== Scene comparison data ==
◆ ◆ ◆ ◆ ◆ ◆ ◆
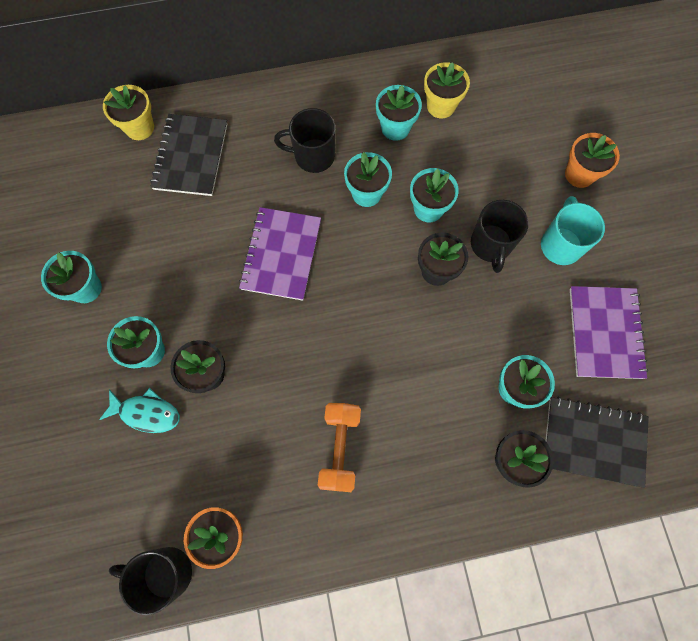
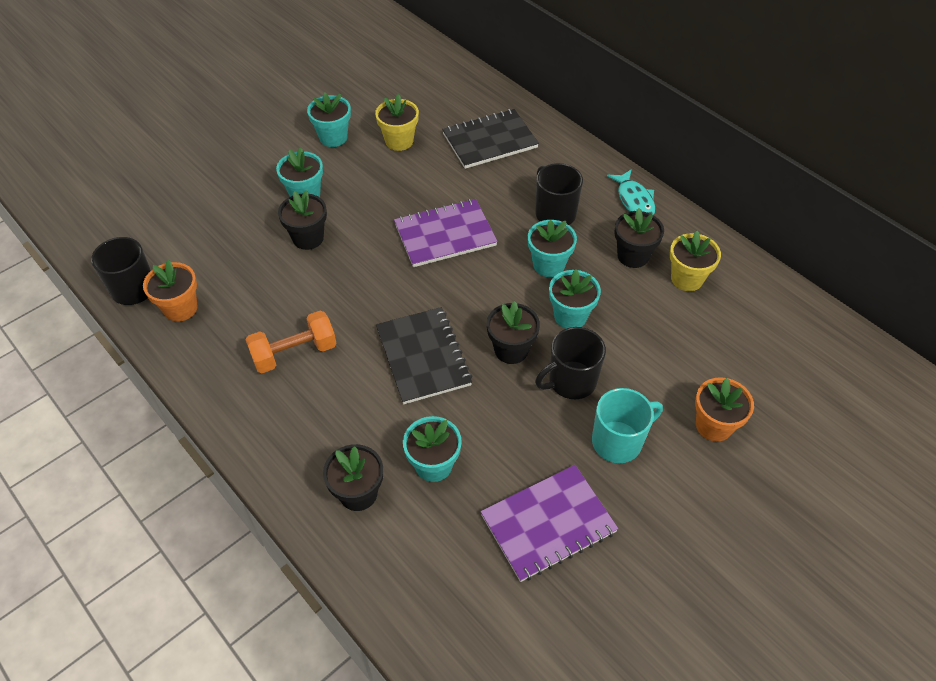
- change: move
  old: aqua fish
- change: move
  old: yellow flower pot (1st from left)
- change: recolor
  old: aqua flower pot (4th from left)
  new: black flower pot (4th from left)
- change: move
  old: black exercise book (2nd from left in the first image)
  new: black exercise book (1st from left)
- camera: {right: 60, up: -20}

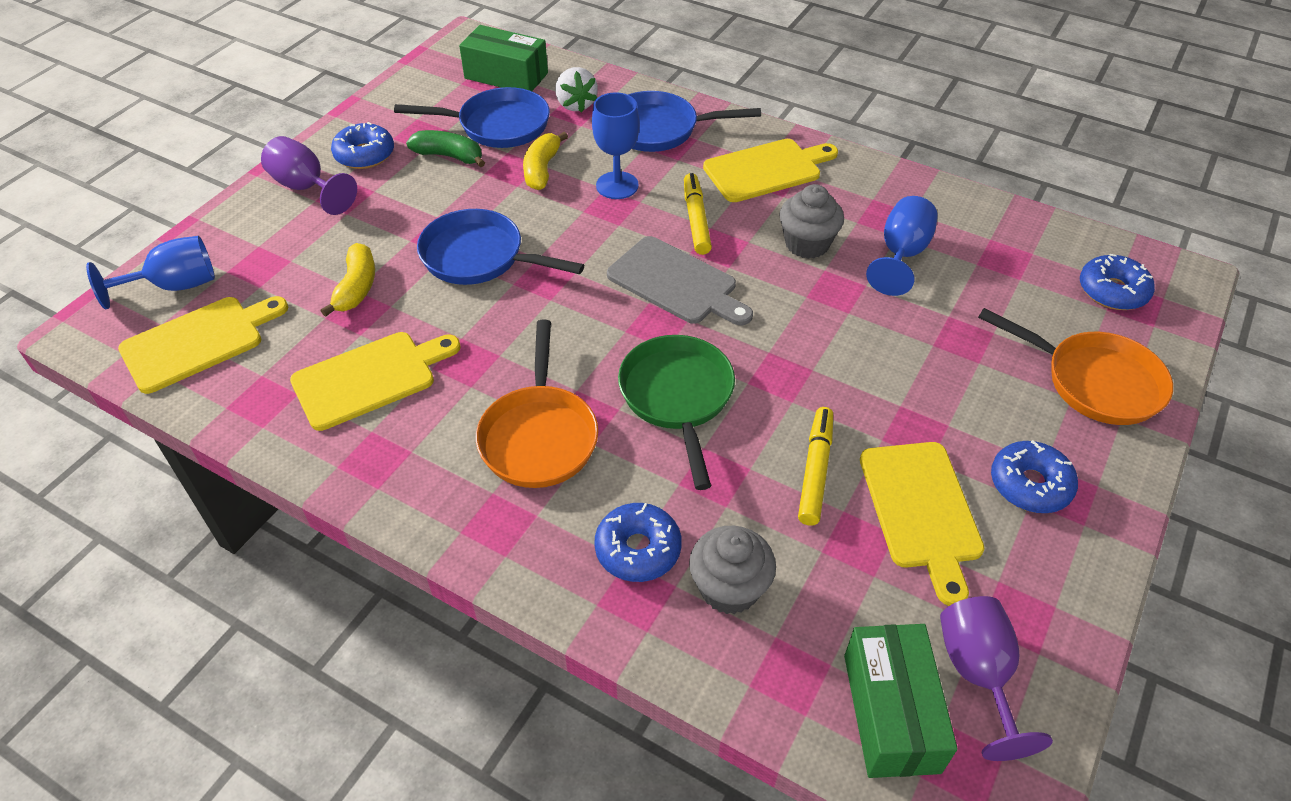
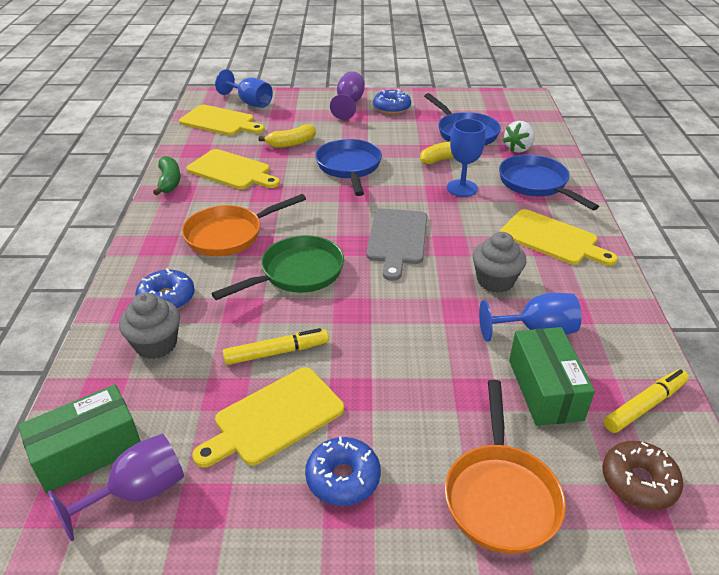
- change: move
  old: green banana fruit
- change: move
  old: green parcel (1st from left in the first image)
  new: green parcel (2nd from left)
- change: move
  old: yellow marker pen (1st from left in the first image)
  new: yellow marker pen (2nd from left)
- change: recolor
  old: royal blue glazed donut (4th from left)
  new: russet glazed donut
- camera: {right: 60, up: -10}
◆ ◆ ◆ ◆ ◆ ◆ ◆
== EXERCISE AIM ==
The reply has to reproduce every line above verbatim and contain no pictures.

== RESULT FOR THIS EXERCISE ==
- change: move
  old: aqua fish
- change: move
  old: yellow flower pot (1st from left)
- change: recolor
  old: aqua flower pot (4th from left)
  new: black flower pot (4th from left)
- change: move
  old: black exercise book (2nd from left in the first image)
  new: black exercise book (1st from left)
- camera: {right: 60, up: -20}

- change: move
  old: green banana fruit
- change: move
  old: green parcel (1st from left in the first image)
  new: green parcel (2nd from left)
- change: move
  old: yellow marker pen (1st from left in the first image)
  new: yellow marker pen (2nd from left)
- change: recolor
  old: royal blue glazed donut (4th from left)
  new: russet glazed donut
- camera: {right: 60, up: -10}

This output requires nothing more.